_Records shown_.
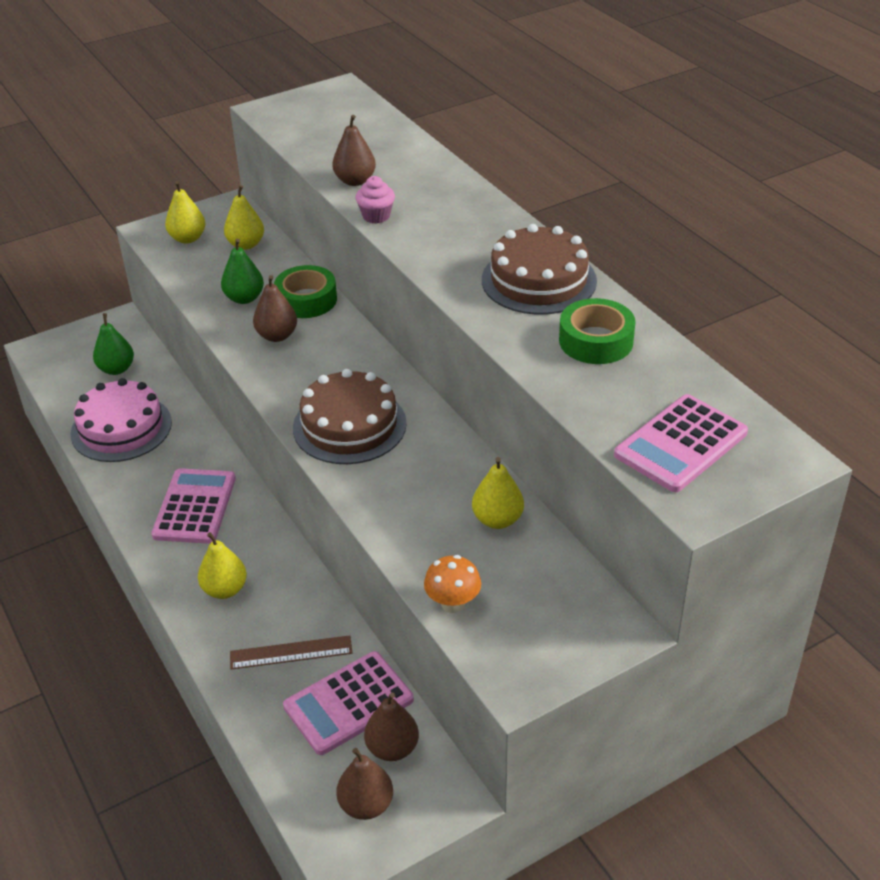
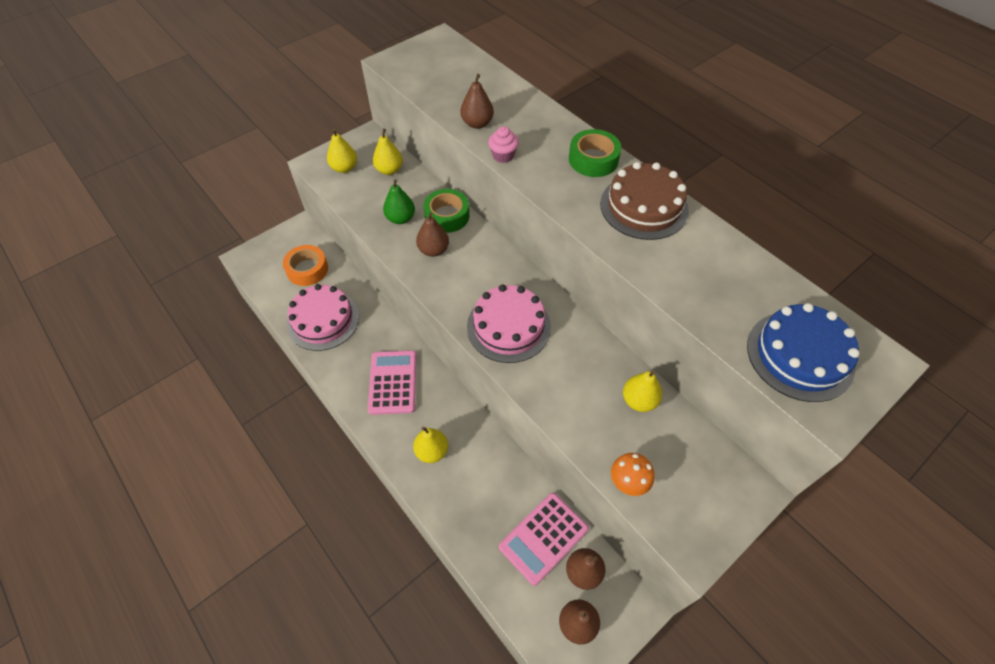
camera: 10 degrees left, 15 degrees up
(116, 369) = (307, 269): green pear -> orange tape
(291, 652) = (492, 500): brown ruler -> none
(349, 425) = (508, 326): brown cake -> pink cake
(596, 341) = (704, 261): green tape -> green tape (593, 159)
(681, 444) = (800, 355): pink calculator -> blue cake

_Work task_.
Nothing but the lines from the one with "(596, 341) = (704, 261): green" through the last line of the records above should be retyped, and those word for word.

_Response area_.
(596, 341) = (704, 261): green tape -> green tape (593, 159)
(681, 444) = (800, 355): pink calculator -> blue cake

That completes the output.